▸ SUPPLIED ENTRIES
--*--

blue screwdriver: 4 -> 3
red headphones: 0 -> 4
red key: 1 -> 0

--*--

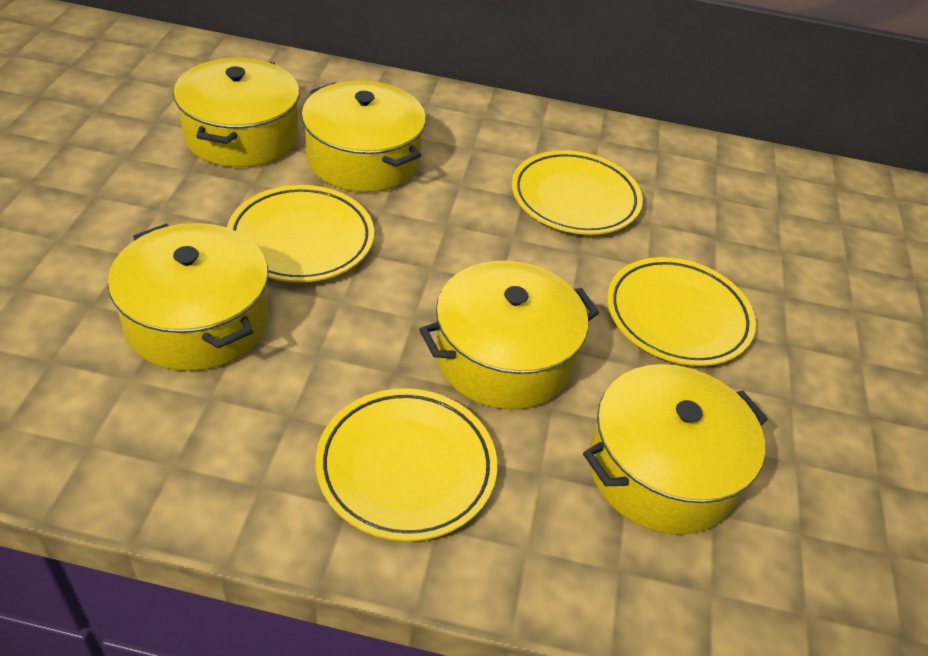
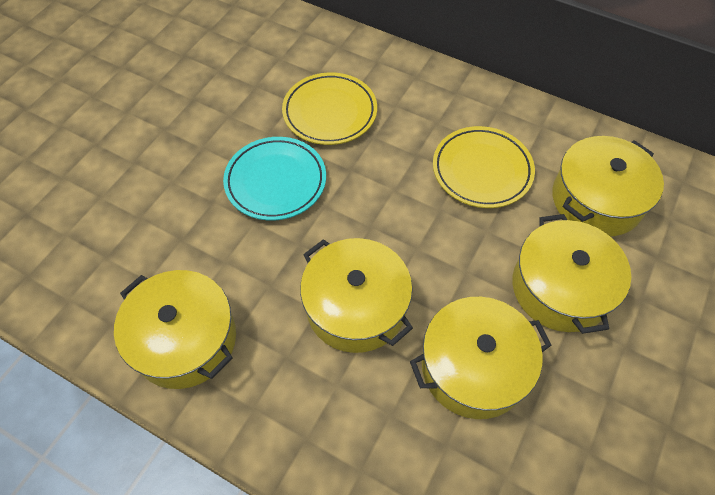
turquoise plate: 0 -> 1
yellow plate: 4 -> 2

--*--

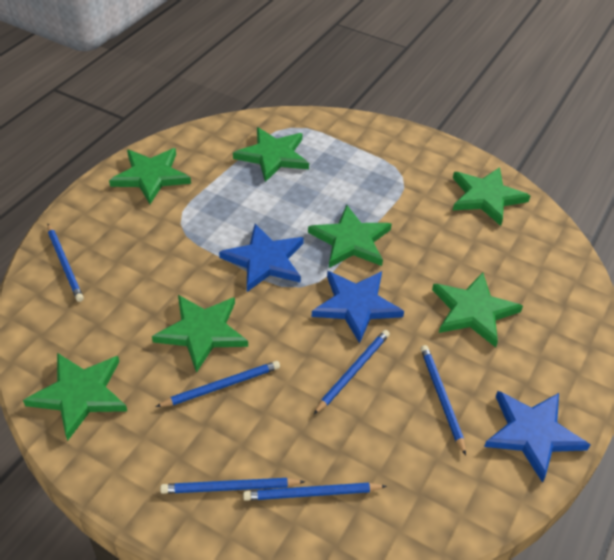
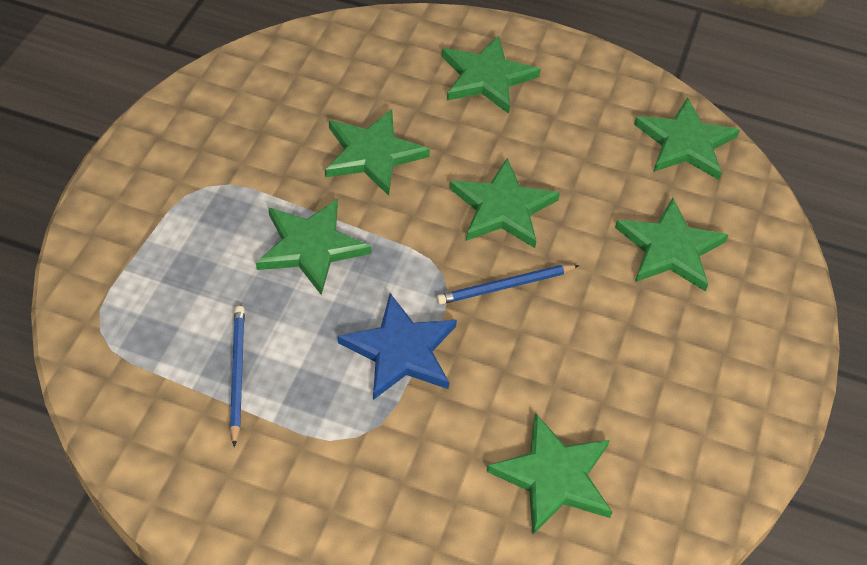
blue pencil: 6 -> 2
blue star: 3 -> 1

--*--

▸ GOAL OF THE EXERCISE
Determine the number of lines in the preceding data that contain the word "blue". Reply with that number only.

▸ SOLUTION FOR THIS TASK
3